== Segment start ==

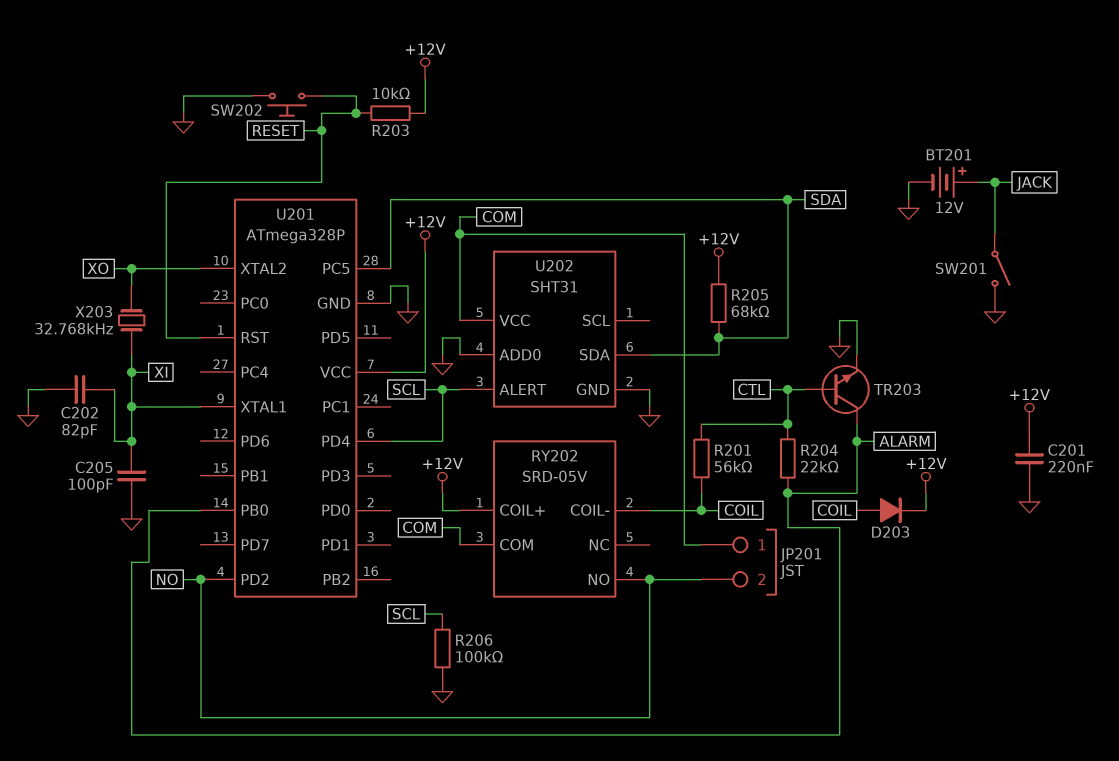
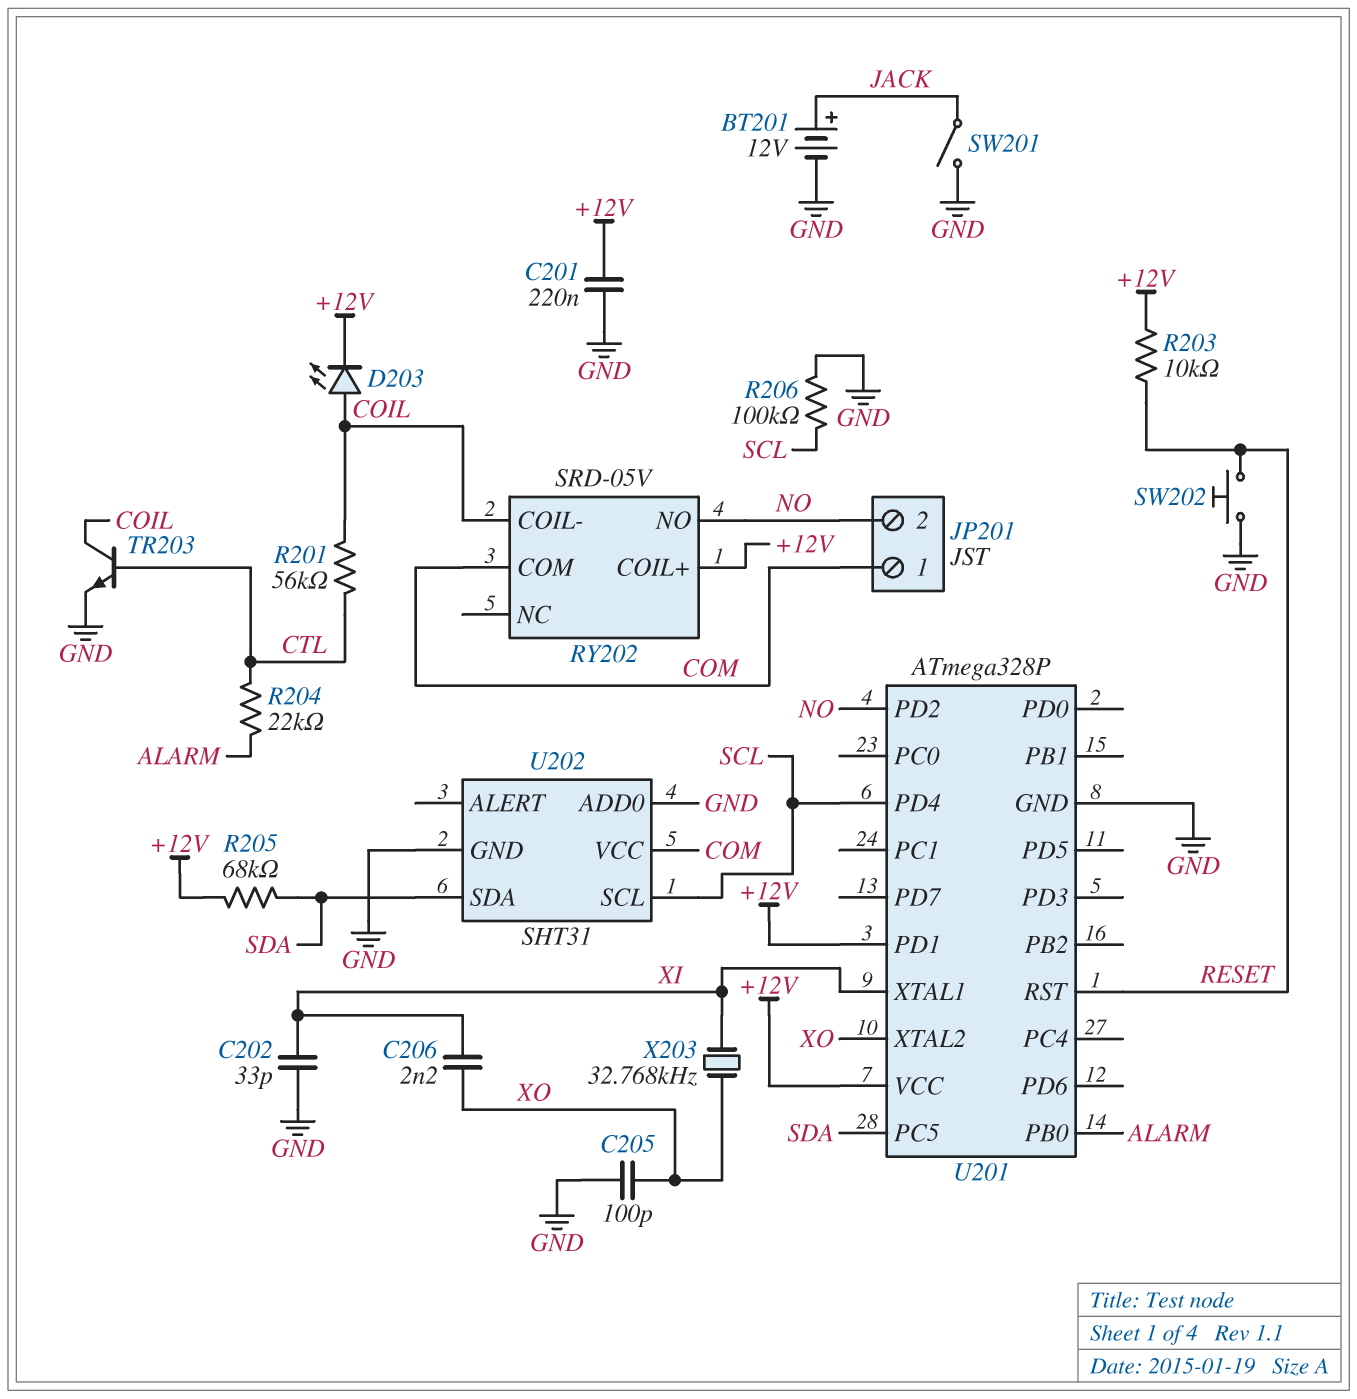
C202: 82pF (GND, XI) -> 33pF (GND, XI)
C205: 100pF (GND, XI) -> 100pF (GND, XO)
C206: none -> 2.2nF (XI, XO)
D203: diode (A COIL, K +12V) -> LED (A COIL, K +12V)
TR203: NPN (B CTL, C ALARM, E GND) -> NPN (B CTL, C COIL, E GND)
U201 pin PD1: none -> +12V
U202 pin ALERT: SCL -> none
U202 pin SCL: none -> SCL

== Segment end ==

### Task directions
Show all lines from the records above where the word "COIL" occurs.

### Task solution
D203: diode (A COIL, K +12V) -> LED (A COIL, K +12V)
TR203: NPN (B CTL, C ALARM, E GND) -> NPN (B CTL, C COIL, E GND)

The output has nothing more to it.